Show every line in the rows below that contains the string "time", matching case exactly.

(Extracted data entries)
* Start *
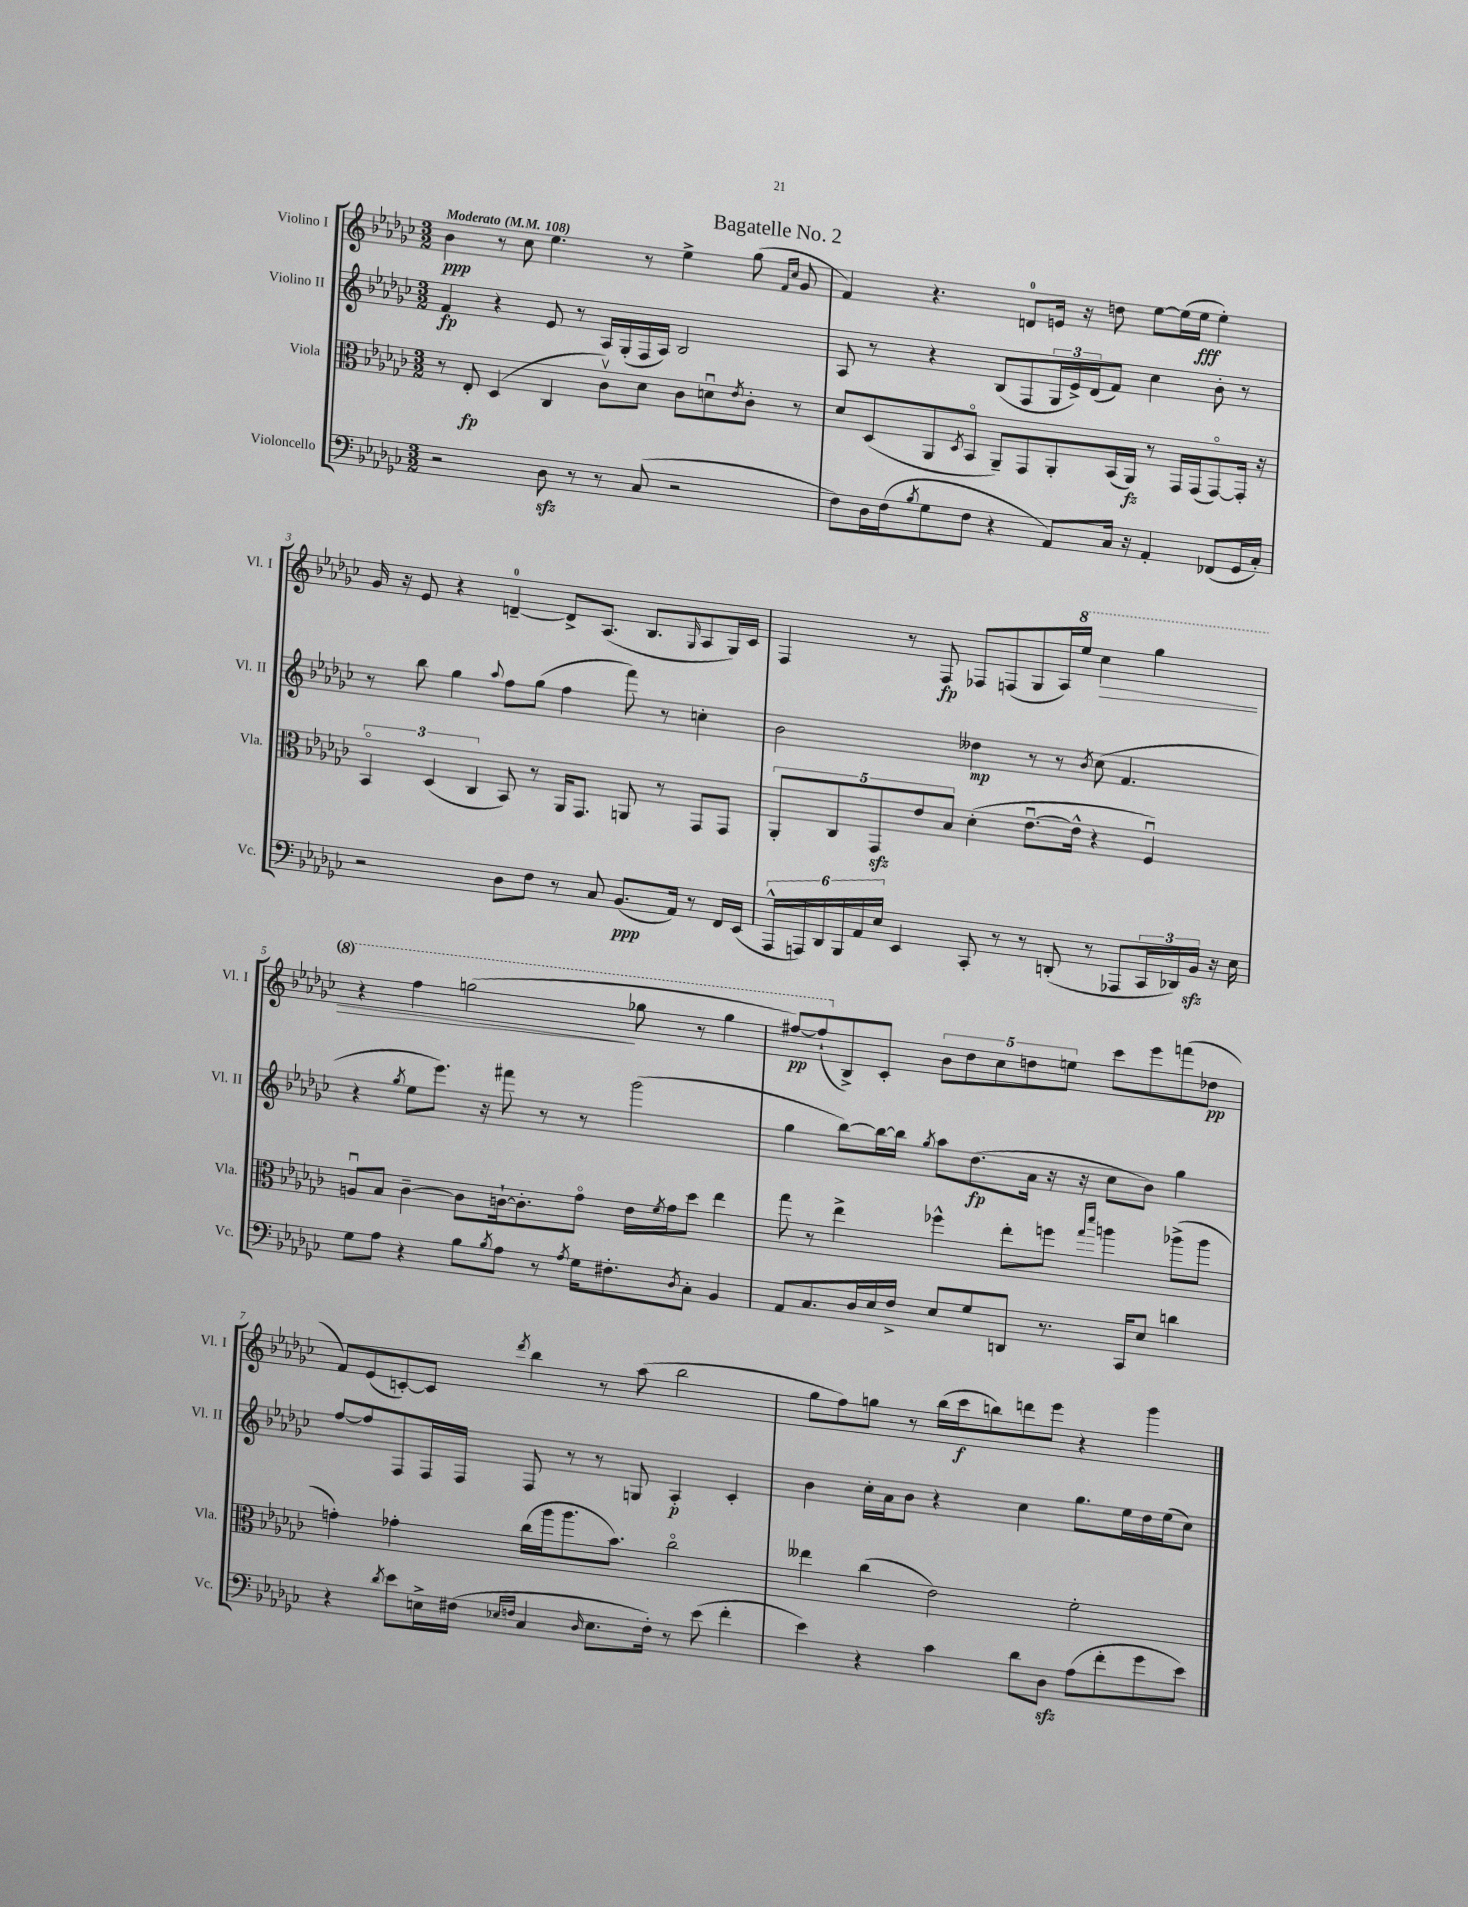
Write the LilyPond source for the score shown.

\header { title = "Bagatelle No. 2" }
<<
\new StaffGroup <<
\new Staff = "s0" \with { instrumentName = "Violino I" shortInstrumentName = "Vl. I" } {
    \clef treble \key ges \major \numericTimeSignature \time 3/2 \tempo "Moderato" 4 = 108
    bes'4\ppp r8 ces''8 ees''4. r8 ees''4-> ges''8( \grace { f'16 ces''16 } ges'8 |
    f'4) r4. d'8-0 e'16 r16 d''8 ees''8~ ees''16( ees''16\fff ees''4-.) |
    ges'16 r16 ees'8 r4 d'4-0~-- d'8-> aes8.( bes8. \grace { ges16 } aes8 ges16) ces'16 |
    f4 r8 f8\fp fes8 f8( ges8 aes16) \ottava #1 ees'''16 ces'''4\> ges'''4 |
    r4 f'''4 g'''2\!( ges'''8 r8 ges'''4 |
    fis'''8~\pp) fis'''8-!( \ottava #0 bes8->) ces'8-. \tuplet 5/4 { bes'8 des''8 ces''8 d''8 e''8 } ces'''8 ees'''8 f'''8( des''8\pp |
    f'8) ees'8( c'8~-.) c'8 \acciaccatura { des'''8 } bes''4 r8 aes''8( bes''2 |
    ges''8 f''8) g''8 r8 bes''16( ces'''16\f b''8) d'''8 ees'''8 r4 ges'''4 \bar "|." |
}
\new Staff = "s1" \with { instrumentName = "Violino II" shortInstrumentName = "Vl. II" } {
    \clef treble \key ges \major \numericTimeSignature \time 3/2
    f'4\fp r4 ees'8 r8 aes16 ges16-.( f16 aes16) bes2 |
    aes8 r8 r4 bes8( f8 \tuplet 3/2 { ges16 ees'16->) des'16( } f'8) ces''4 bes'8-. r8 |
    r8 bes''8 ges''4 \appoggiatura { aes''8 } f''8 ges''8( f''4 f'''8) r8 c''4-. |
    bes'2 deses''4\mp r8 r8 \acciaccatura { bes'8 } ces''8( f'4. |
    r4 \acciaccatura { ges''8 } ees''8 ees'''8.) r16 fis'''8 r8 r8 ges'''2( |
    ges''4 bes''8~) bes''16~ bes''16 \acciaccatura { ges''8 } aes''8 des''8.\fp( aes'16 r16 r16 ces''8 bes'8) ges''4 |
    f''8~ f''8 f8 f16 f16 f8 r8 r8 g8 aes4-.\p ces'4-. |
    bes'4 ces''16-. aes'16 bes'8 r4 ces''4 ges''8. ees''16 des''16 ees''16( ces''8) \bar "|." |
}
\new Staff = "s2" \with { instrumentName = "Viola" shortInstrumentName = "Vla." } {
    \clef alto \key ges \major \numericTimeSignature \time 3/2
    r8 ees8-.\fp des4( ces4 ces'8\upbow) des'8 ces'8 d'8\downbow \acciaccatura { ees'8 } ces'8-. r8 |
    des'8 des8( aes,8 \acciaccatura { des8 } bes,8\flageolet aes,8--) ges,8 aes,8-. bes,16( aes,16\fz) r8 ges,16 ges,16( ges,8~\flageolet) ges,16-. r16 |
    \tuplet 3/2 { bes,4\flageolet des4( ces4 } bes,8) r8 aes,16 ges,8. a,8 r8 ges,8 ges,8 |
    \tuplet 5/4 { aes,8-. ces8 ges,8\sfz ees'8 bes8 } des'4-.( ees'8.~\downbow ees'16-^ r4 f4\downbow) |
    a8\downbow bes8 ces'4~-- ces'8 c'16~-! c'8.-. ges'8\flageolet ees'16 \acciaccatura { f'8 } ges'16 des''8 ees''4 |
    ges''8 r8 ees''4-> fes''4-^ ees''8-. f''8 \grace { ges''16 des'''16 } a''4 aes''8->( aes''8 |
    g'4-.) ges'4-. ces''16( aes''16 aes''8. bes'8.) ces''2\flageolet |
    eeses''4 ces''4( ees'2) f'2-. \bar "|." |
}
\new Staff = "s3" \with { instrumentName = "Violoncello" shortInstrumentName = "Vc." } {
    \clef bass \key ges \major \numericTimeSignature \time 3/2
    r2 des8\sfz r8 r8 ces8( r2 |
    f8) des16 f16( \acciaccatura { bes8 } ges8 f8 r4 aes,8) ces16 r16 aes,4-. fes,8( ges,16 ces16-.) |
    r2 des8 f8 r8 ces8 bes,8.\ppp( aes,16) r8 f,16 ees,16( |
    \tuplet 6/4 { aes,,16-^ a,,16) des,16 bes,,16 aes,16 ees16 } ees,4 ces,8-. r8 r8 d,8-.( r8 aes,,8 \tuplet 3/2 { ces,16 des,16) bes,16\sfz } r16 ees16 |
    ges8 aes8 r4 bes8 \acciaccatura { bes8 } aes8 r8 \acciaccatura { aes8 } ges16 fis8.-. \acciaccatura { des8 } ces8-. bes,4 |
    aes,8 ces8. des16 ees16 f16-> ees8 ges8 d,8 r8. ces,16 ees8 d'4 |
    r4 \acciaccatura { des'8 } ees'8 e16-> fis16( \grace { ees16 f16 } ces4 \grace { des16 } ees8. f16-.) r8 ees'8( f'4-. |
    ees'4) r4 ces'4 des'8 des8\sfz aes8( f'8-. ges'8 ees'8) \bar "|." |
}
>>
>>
* End *
Written response
    \clef treble \key ges \major \numericTimeSignature \time 3/2 \tempo "Moderato" 4 = 108
    \clef treble \key ges \major \numericTimeSignature \time 3/2
    \clef alto \key ges \major \numericTimeSignature \time 3/2
    \clef bass \key ges \major \numericTimeSignature \time 3/2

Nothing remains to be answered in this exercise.